## The task
Could you print every one of the entries below word for word, leaving out the pictures?

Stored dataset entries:

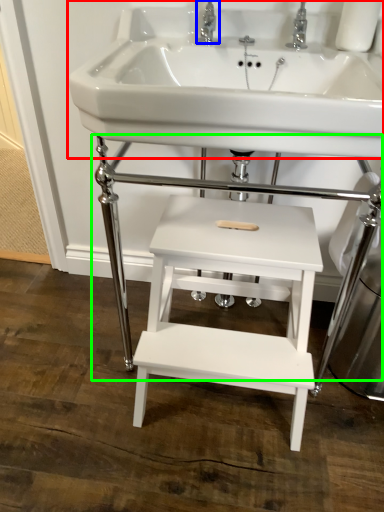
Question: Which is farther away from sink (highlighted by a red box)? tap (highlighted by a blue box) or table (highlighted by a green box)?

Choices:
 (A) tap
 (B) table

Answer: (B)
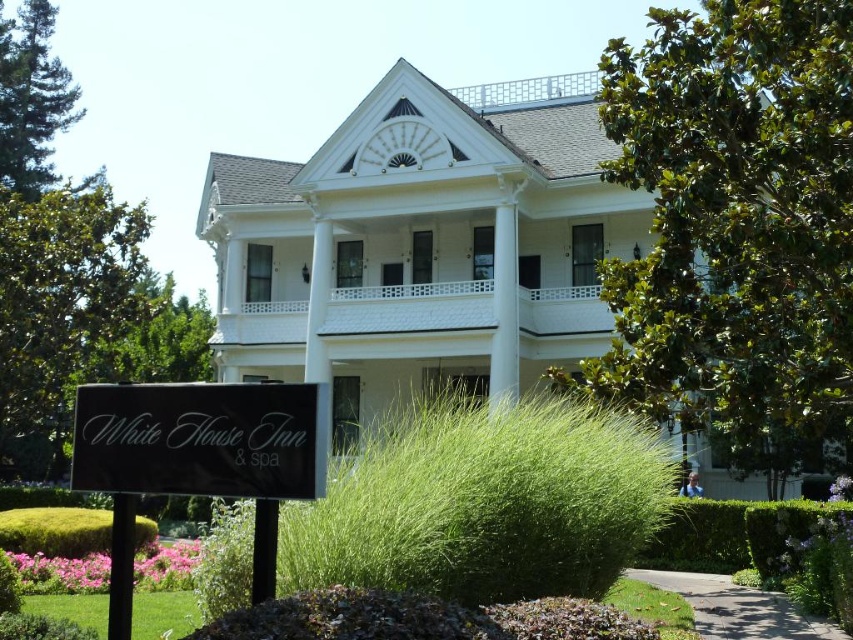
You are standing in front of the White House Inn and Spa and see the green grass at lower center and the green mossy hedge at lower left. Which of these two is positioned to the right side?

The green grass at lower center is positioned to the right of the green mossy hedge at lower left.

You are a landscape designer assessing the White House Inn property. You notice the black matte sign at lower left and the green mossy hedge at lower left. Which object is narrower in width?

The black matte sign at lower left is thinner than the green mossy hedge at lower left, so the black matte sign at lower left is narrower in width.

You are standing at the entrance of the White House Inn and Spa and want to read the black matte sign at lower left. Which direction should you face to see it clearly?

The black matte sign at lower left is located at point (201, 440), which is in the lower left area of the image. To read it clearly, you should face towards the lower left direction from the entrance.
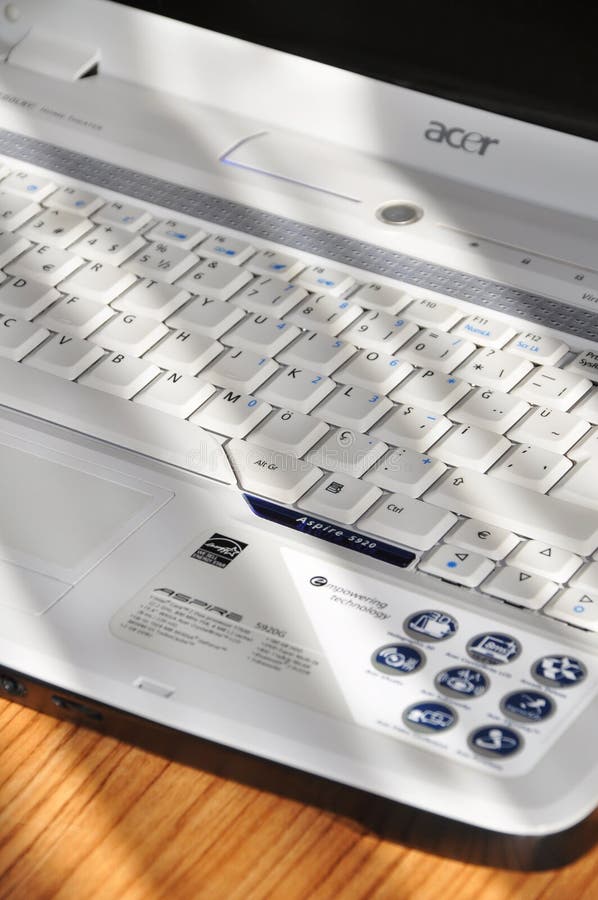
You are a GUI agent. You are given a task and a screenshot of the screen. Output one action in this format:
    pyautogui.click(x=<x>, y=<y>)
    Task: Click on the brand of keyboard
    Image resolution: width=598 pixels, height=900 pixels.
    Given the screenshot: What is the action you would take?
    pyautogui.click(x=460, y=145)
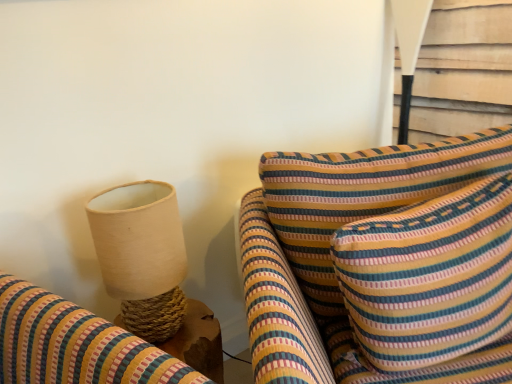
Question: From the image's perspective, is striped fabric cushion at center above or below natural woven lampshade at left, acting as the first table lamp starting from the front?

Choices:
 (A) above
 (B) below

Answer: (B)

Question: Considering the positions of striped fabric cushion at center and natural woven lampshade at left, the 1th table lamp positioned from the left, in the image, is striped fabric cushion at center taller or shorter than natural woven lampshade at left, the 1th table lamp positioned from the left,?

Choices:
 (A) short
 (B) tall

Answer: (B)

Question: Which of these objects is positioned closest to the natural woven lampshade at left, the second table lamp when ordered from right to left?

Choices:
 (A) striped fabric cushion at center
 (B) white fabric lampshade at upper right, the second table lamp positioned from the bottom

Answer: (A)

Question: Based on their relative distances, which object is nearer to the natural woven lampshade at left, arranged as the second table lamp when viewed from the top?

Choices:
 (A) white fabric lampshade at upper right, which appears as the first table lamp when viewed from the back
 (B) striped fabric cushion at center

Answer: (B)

## Answer to the problem
Question: Which is farther away from sink (highlighted by a red box)? tap (highlighted by a blue box) or table (highlighted by a green box)?

Choices:
 (A) tap
 (B) table

Answer: (B)
You are standing in front of the White House Inn and Spa and see the green grass at lower center and the green mossy hedge at lower left. Which of these two is positioned to the right side?

The green grass at lower center is positioned to the right of the green mossy hedge at lower left.

You are a landscape designer assessing the White House Inn property. You notice the black matte sign at lower left and the green mossy hedge at lower left. Which object is narrower in width?

The black matte sign at lower left is thinner than the green mossy hedge at lower left, so the black matte sign at lower left is narrower in width.

You are standing at the entrance of the White House Inn and Spa and want to read the black matte sign at lower left. Which direction should you face to see it clearly?

The black matte sign at lower left is located at point (201, 440), which is in the lower left area of the image. To read it clearly, you should face towards the lower left direction from the entrance.
You are a GUI agent. You are given a task and a screenshot of the screen. Output one action in this format:
    pyautogui.click(x=<x>, y=<y>)
    Task: Click on the brand of keyboard
    Image resolution: width=598 pixels, height=900 pixels.
    Given the screenshot: What is the action you would take?
    pyautogui.click(x=460, y=145)
Question: From the image's perspective, is striped fabric cushion at center above or below natural woven lampshade at left, acting as the first table lamp starting from the front?

Choices:
 (A) above
 (B) below

Answer: (B)

Question: Considering the positions of striped fabric cushion at center and natural woven lampshade at left, the 1th table lamp positioned from the left, in the image, is striped fabric cushion at center taller or shorter than natural woven lampshade at left, the 1th table lamp positioned from the left,?

Choices:
 (A) short
 (B) tall

Answer: (B)

Question: Which of these objects is positioned closest to the natural woven lampshade at left, the second table lamp when ordered from right to left?

Choices:
 (A) striped fabric cushion at center
 (B) white fabric lampshade at upper right, the second table lamp positioned from the bottom

Answer: (A)

Question: Based on their relative distances, which object is nearer to the natural woven lampshade at left, arranged as the second table lamp when viewed from the top?

Choices:
 (A) white fabric lampshade at upper right, which appears as the first table lamp when viewed from the back
 (B) striped fabric cushion at center

Answer: (B)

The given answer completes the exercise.